** Instructions to follow **
Copy out the lines of the material word for word, from the line containing "Correct, green matte" up to and including the line containing "From the image's perspective, white".
[Source records Boundary: Start]
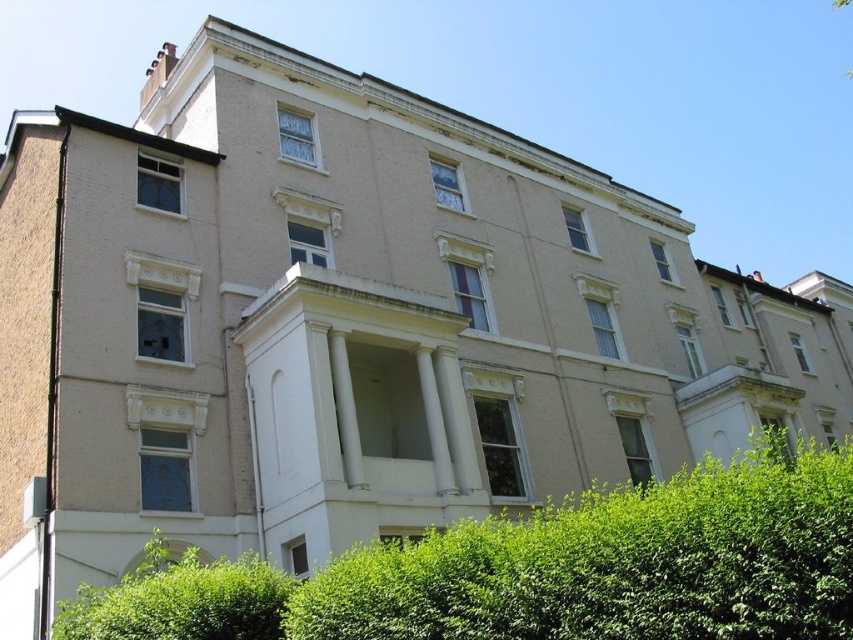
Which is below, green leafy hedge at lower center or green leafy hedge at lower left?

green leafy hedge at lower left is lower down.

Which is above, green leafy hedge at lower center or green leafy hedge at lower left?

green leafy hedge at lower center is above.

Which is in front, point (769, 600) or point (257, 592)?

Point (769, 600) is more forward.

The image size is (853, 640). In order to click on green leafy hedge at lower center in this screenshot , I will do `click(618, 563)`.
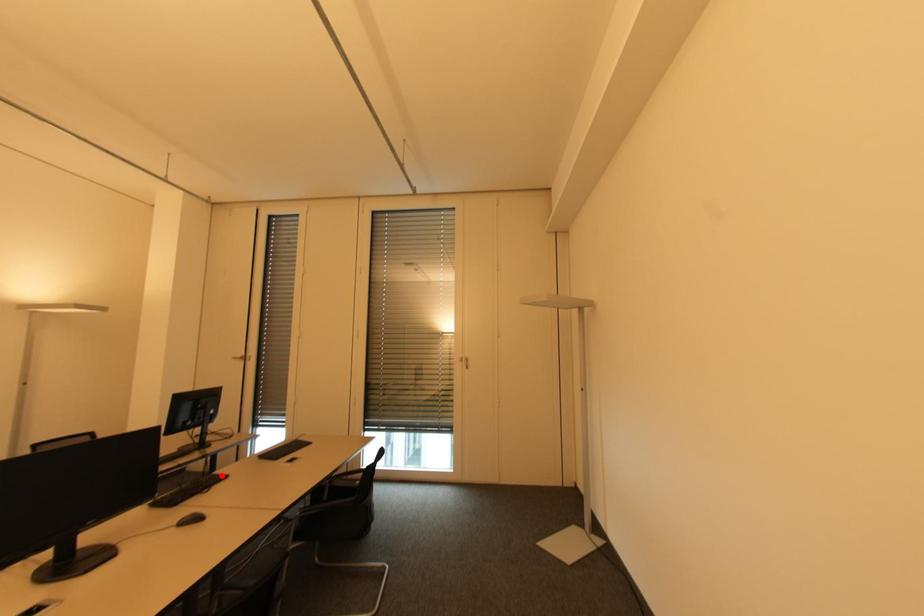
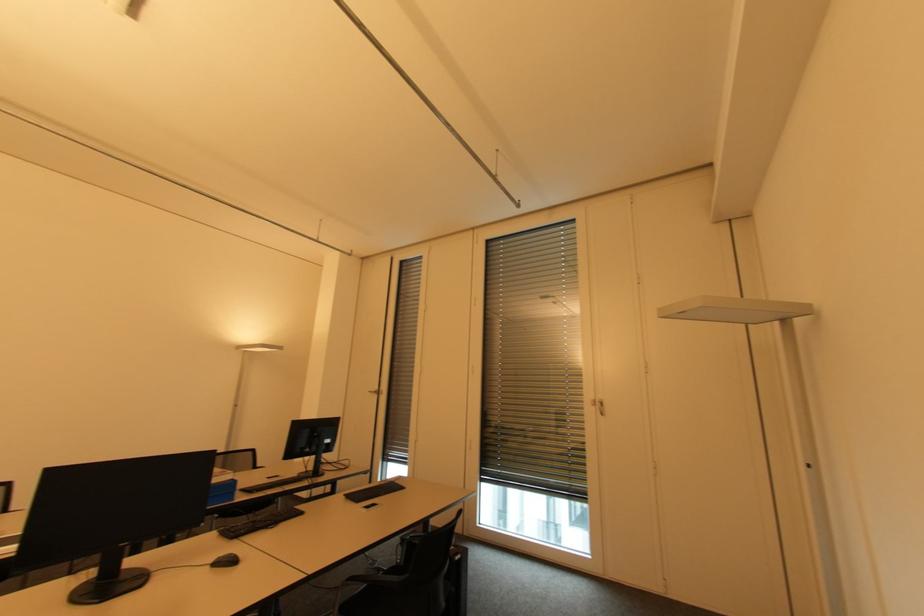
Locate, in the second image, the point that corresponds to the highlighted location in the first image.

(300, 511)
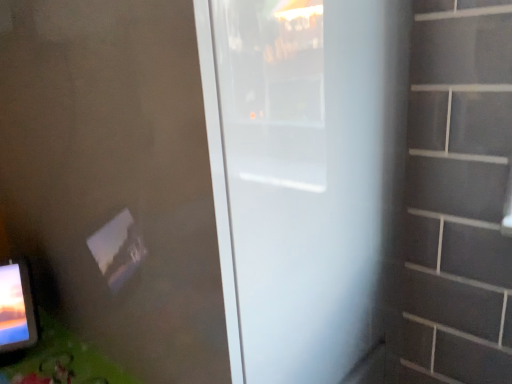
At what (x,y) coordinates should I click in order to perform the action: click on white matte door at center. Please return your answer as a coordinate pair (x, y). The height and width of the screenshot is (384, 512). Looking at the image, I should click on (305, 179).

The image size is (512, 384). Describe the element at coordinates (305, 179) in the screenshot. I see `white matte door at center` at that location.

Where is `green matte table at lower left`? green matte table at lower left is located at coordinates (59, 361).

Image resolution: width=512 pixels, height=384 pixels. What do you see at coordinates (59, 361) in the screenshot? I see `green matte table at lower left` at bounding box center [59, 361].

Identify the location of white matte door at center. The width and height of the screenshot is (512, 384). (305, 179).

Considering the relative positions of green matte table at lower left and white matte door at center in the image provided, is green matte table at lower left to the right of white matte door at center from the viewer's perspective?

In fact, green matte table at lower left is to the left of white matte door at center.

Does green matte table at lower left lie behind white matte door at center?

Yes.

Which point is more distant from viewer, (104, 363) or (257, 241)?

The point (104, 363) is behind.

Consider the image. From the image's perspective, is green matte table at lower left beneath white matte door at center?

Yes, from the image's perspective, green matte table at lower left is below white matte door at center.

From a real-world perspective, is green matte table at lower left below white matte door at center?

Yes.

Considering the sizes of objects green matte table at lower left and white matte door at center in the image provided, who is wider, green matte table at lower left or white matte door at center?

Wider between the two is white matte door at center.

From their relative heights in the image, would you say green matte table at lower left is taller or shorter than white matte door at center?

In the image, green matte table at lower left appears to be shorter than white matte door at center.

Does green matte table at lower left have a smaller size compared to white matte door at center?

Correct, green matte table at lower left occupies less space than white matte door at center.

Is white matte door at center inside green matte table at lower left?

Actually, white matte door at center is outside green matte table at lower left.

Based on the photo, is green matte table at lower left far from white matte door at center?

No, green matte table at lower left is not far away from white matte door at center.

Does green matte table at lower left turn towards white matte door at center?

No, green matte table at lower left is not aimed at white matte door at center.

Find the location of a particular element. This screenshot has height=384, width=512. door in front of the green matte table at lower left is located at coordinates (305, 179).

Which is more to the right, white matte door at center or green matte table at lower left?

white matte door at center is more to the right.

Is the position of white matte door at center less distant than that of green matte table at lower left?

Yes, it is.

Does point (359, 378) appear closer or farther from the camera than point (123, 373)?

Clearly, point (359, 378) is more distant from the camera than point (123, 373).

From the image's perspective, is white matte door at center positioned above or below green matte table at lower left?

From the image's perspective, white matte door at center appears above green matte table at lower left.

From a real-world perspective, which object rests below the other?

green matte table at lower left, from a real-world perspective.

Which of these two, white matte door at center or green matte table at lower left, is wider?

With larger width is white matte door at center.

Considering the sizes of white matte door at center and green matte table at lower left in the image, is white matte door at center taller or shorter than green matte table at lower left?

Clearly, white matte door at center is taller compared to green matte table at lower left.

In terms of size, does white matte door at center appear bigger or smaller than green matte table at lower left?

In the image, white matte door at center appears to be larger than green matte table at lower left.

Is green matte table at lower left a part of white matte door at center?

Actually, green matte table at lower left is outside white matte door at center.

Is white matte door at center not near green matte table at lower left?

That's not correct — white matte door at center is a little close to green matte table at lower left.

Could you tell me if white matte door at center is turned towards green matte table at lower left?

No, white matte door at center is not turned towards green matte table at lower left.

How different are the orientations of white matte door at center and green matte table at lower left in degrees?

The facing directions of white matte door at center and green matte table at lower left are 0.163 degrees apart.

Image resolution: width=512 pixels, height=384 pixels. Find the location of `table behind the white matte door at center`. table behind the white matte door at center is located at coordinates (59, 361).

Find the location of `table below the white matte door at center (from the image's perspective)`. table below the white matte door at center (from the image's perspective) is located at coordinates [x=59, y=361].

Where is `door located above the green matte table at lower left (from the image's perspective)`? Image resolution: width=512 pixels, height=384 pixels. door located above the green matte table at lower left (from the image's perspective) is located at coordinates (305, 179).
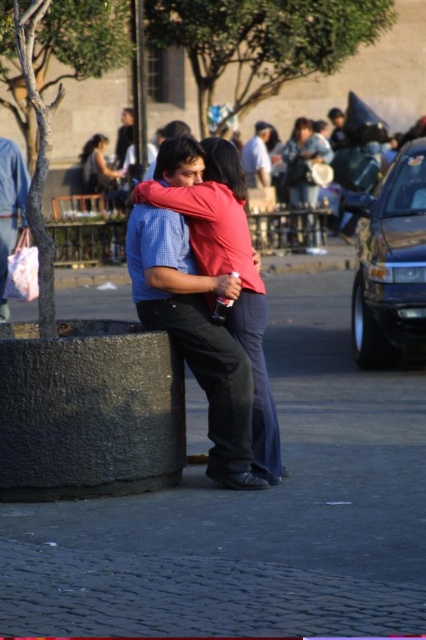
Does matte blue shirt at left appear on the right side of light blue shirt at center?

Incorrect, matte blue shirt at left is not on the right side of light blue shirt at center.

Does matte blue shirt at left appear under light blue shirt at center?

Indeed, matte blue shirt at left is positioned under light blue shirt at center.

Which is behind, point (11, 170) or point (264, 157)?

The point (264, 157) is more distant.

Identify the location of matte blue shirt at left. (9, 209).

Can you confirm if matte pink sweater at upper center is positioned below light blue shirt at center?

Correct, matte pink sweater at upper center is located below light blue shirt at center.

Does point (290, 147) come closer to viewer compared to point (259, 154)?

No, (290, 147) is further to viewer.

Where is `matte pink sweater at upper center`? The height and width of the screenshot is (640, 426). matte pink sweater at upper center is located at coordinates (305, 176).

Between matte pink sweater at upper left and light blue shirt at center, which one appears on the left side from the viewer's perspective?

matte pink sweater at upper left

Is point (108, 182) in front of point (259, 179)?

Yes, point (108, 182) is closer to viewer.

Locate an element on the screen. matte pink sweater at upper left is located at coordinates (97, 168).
[Source records Boundary: End]
** Exercise result **
Correct, green matte table at lower left occupies less space than white matte door at center.

Is white matte door at center inside green matte table at lower left?

Actually, white matte door at center is outside green matte table at lower left.

Based on the photo, is green matte table at lower left far from white matte door at center?

No, green matte table at lower left is not far away from white matte door at center.

Does green matte table at lower left turn towards white matte door at center?

No, green matte table at lower left is not aimed at white matte door at center.

Find the location of a particular element. This screenshot has height=384, width=512. door in front of the green matte table at lower left is located at coordinates (305, 179).

Which is more to the right, white matte door at center or green matte table at lower left?

white matte door at center is more to the right.

Is the position of white matte door at center less distant than that of green matte table at lower left?

Yes, it is.

Does point (359, 378) appear closer or farther from the camera than point (123, 373)?

Clearly, point (359, 378) is more distant from the camera than point (123, 373).

From the image's perspective, is white matte door at center positioned above or below green matte table at lower left?

From the image's perspective, white matte door at center appears above green matte table at lower left.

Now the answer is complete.